-- Data for the task follows --

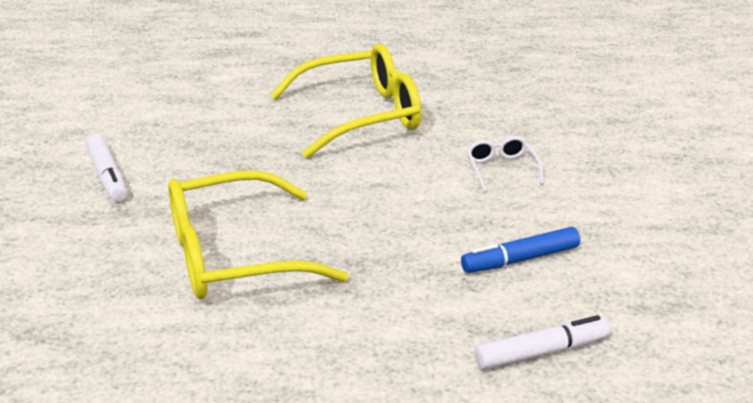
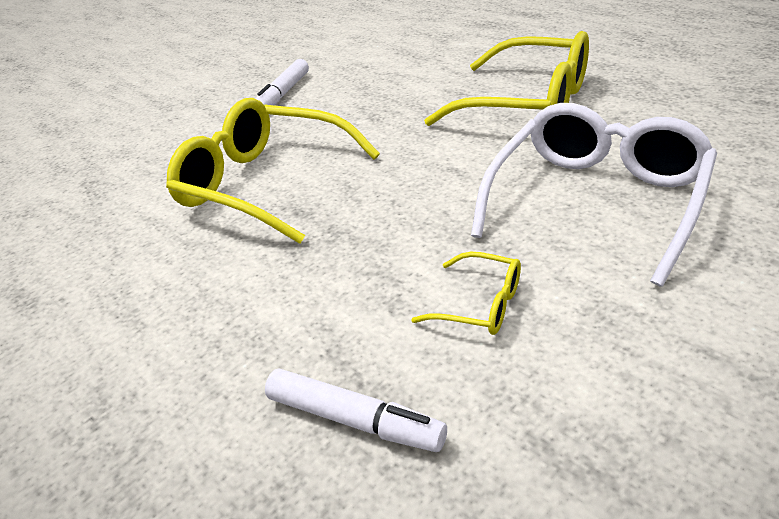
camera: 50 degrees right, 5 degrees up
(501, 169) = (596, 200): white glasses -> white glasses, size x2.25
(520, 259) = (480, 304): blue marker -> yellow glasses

-- Data for the task concluded --
-- Data for the task follows --

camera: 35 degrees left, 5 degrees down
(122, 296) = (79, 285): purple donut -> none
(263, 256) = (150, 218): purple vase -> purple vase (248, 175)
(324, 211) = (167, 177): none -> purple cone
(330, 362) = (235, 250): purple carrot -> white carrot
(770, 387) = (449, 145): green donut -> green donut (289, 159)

-- Data for the task concluded --
-- Data for the task follows --

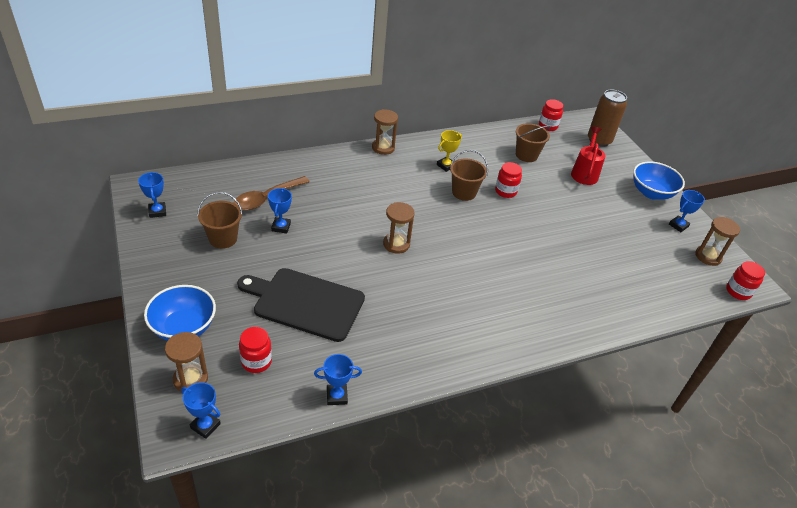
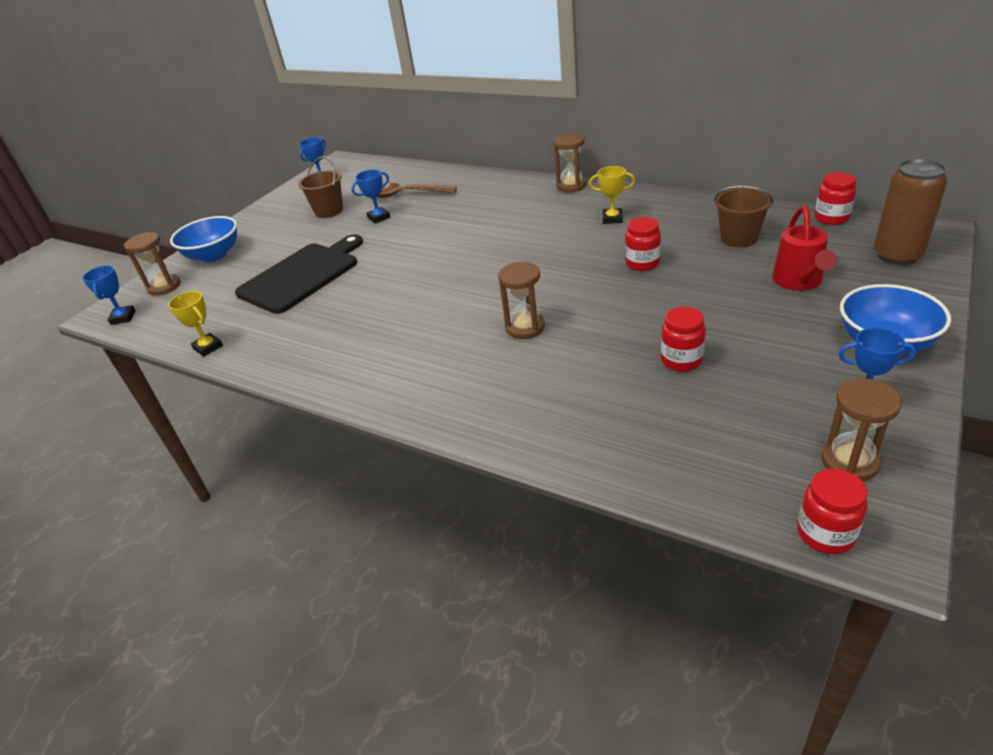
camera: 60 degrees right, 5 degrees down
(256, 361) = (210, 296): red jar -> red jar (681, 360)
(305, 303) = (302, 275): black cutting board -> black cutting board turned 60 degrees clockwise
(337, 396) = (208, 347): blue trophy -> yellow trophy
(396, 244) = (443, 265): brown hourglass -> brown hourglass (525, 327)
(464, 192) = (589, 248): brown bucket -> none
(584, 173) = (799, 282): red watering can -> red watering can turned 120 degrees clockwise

-- Data for the task concluded --

Beginning at the line with "camera: 60 degrees right, 5 degrees down" and ending at the line with "(464, 192) = (589, 248): brown bucket -> none", reproduce each line of the data above exactly, and add no other lines.

camera: 60 degrees right, 5 degrees down
(256, 361) = (210, 296): red jar -> red jar (681, 360)
(305, 303) = (302, 275): black cutting board -> black cutting board turned 60 degrees clockwise
(337, 396) = (208, 347): blue trophy -> yellow trophy
(396, 244) = (443, 265): brown hourglass -> brown hourglass (525, 327)
(464, 192) = (589, 248): brown bucket -> none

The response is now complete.